*** Begin section ***
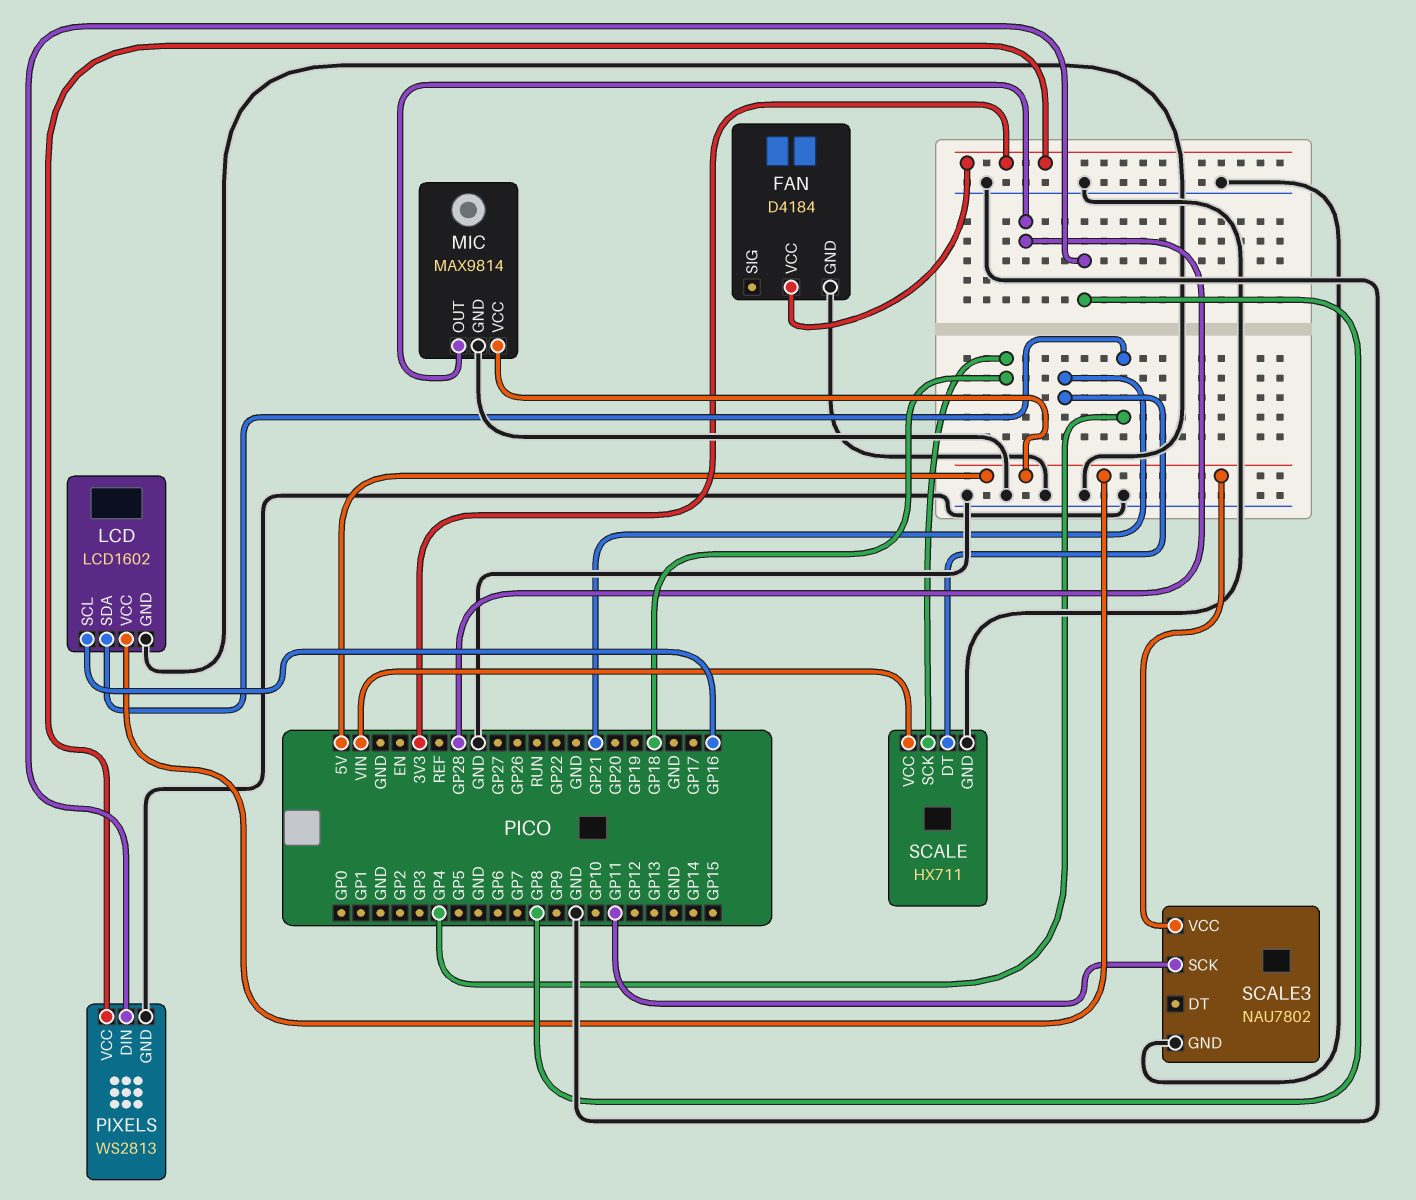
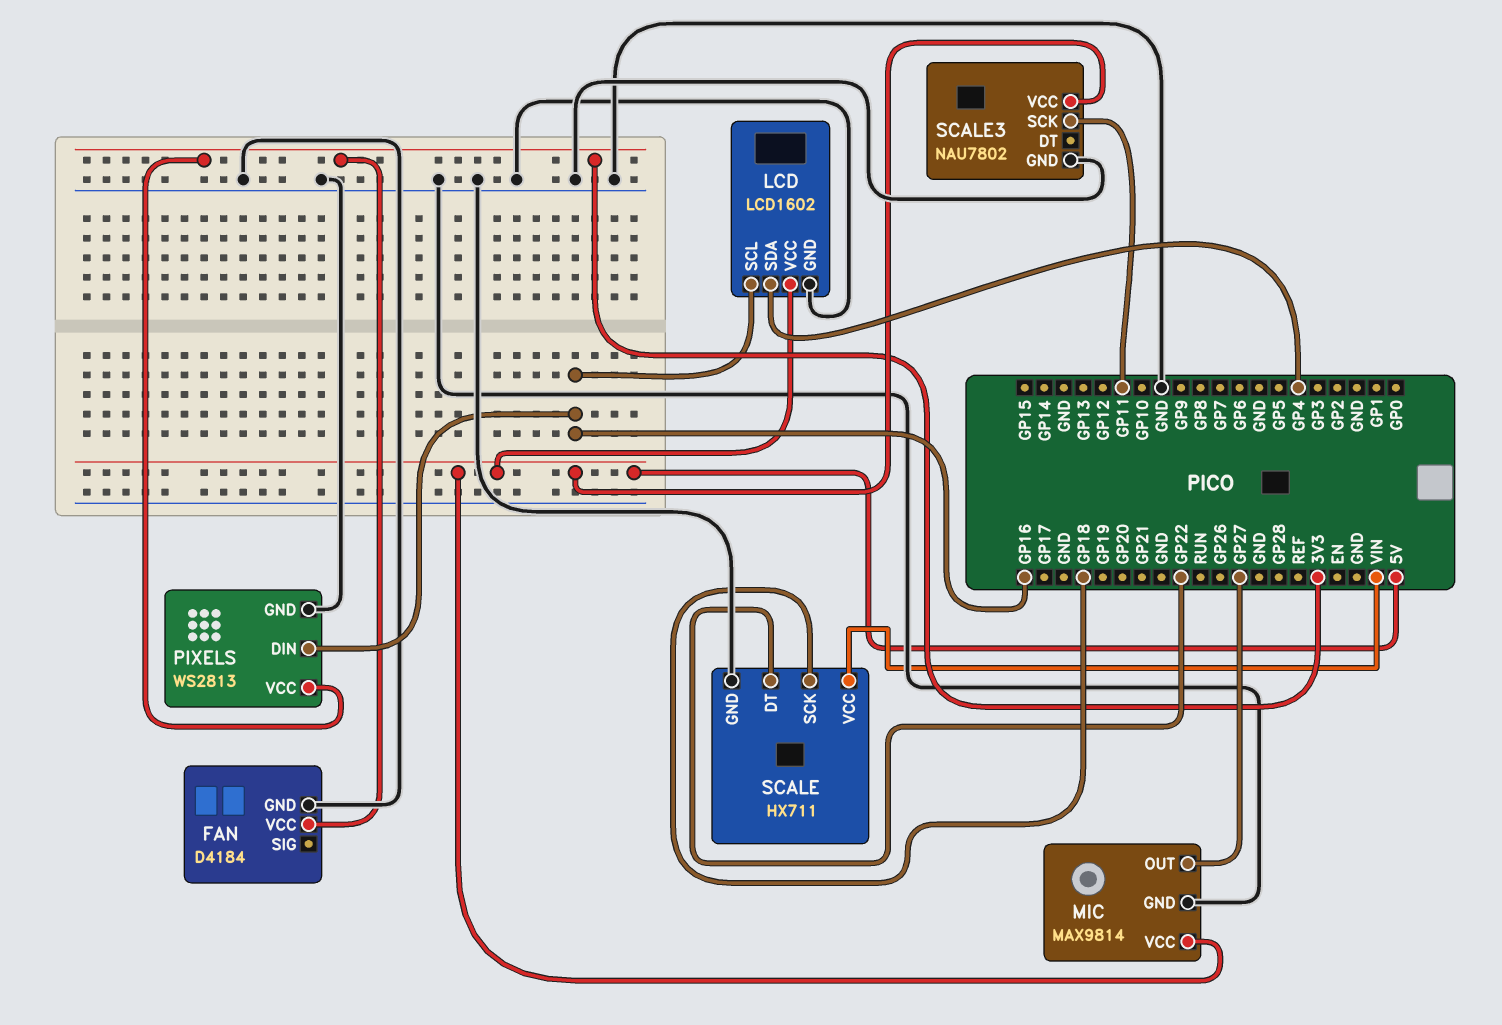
MIC pin OUT: GP28 -> GP27
PIXELS pin DIN: GP8 -> GP16
SCALE pin DT: GP21 -> GP22

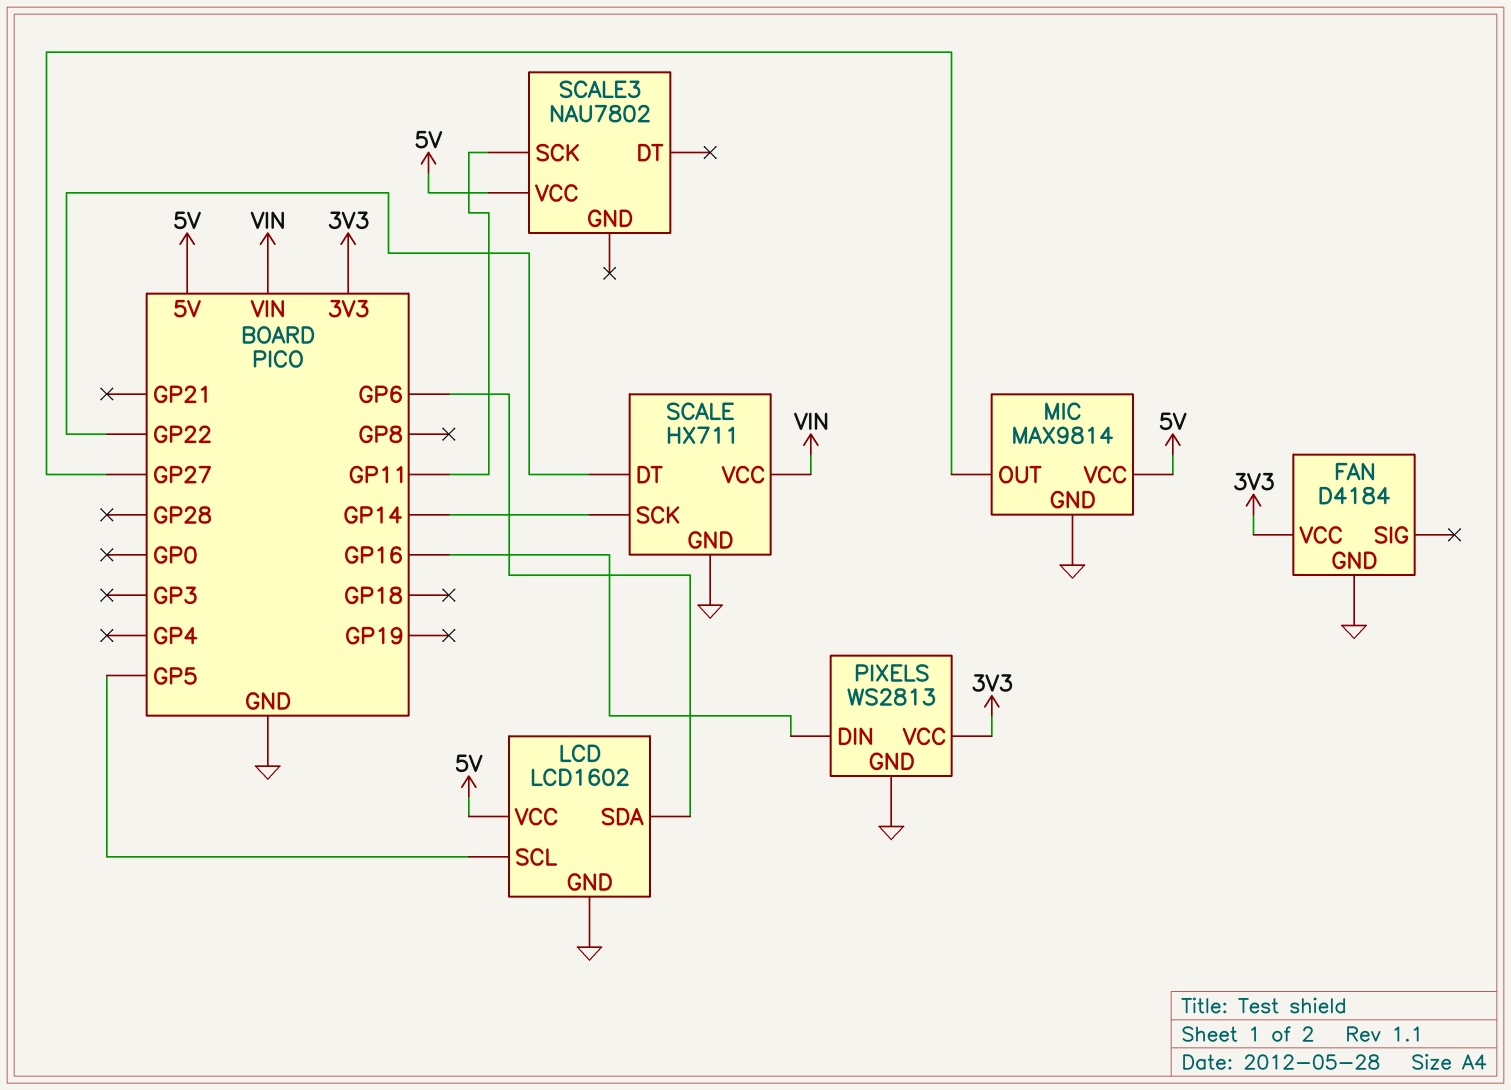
LCD pin SCL: GP16 -> GP5
LCD pin SDA: GP4 -> GP6
SCALE pin SCK: GP18 -> GP14
SCALE3 pin GND: GND -> none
*** End section ***
### PROBLEM
Every line from the one containing "PIXELS pin DIN: GP8 -> GP16" to the final line of the records should be duplicated exactly; no picture is to be copied.

### ANSWER TO THE EXERCISE
PIXELS pin DIN: GP8 -> GP16
SCALE pin DT: GP21 -> GP22

LCD pin SCL: GP16 -> GP5
LCD pin SDA: GP4 -> GP6
SCALE pin SCK: GP18 -> GP14
SCALE3 pin GND: GND -> none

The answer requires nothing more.